DESCRIPTION OF THE TASK - Print the records below verbatim.

DATA FOR PROCESSING -
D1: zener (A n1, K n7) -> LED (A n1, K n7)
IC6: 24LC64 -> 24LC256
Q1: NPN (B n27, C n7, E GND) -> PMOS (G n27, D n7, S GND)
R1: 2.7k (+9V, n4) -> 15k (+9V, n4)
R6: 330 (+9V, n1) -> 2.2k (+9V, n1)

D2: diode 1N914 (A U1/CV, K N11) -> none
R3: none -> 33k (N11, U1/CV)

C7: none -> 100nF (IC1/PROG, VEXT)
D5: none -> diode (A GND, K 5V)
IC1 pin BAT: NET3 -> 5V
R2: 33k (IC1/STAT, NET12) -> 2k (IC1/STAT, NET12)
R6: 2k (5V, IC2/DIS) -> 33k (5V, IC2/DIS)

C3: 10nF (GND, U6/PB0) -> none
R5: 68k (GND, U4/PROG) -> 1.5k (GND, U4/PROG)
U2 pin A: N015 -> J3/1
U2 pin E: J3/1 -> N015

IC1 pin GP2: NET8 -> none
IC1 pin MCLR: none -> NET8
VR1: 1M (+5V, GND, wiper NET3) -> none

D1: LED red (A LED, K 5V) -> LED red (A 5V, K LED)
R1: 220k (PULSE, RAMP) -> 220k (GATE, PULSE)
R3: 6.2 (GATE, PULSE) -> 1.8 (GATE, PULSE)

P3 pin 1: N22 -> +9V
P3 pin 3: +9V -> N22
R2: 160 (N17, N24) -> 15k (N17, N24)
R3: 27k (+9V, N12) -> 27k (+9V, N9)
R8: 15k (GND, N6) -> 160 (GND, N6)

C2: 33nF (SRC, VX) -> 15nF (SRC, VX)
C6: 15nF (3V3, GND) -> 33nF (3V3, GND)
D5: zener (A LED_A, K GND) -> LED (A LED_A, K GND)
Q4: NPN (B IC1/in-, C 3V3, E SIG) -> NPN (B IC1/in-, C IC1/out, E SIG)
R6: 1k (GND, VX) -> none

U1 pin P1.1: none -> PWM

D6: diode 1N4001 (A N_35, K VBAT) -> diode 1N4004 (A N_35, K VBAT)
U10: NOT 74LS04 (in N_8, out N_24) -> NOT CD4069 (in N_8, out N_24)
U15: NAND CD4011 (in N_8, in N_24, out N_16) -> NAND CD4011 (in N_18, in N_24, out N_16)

SOLUTION FOR THIS EXERCISE -
D1: zener (A n1, K n7) -> LED (A n1, K n7)
IC6: 24LC64 -> 24LC256
Q1: NPN (B n27, C n7, E GND) -> PMOS (G n27, D n7, S GND)
R1: 2.7k (+9V, n4) -> 15k (+9V, n4)
R6: 330 (+9V, n1) -> 2.2k (+9V, n1)

D2: diode 1N914 (A U1/CV, K N11) -> none
R3: none -> 33k (N11, U1/CV)

C7: none -> 100nF (IC1/PROG, VEXT)
D5: none -> diode (A GND, K 5V)
IC1 pin BAT: NET3 -> 5V
R2: 33k (IC1/STAT, NET12) -> 2k (IC1/STAT, NET12)
R6: 2k (5V, IC2/DIS) -> 33k (5V, IC2/DIS)

C3: 10nF (GND, U6/PB0) -> none
R5: 68k (GND, U4/PROG) -> 1.5k (GND, U4/PROG)
U2 pin A: N015 -> J3/1
U2 pin E: J3/1 -> N015

IC1 pin GP2: NET8 -> none
IC1 pin MCLR: none -> NET8
VR1: 1M (+5V, GND, wiper NET3) -> none

D1: LED red (A LED, K 5V) -> LED red (A 5V, K LED)
R1: 220k (PULSE, RAMP) -> 220k (GATE, PULSE)
R3: 6.2 (GATE, PULSE) -> 1.8 (GATE, PULSE)

P3 pin 1: N22 -> +9V
P3 pin 3: +9V -> N22
R2: 160 (N17, N24) -> 15k (N17, N24)
R3: 27k (+9V, N12) -> 27k (+9V, N9)
R8: 15k (GND, N6) -> 160 (GND, N6)

C2: 33nF (SRC, VX) -> 15nF (SRC, VX)
C6: 15nF (3V3, GND) -> 33nF (3V3, GND)
D5: zener (A LED_A, K GND) -> LED (A LED_A, K GND)
Q4: NPN (B IC1/in-, C 3V3, E SIG) -> NPN (B IC1/in-, C IC1/out, E SIG)
R6: 1k (GND, VX) -> none

U1 pin P1.1: none -> PWM

D6: diode 1N4001 (A N_35, K VBAT) -> diode 1N4004 (A N_35, K VBAT)
U10: NOT 74LS04 (in N_8, out N_24) -> NOT CD4069 (in N_8, out N_24)
U15: NAND CD4011 (in N_8, in N_24, out N_16) -> NAND CD4011 (in N_18, in N_24, out N_16)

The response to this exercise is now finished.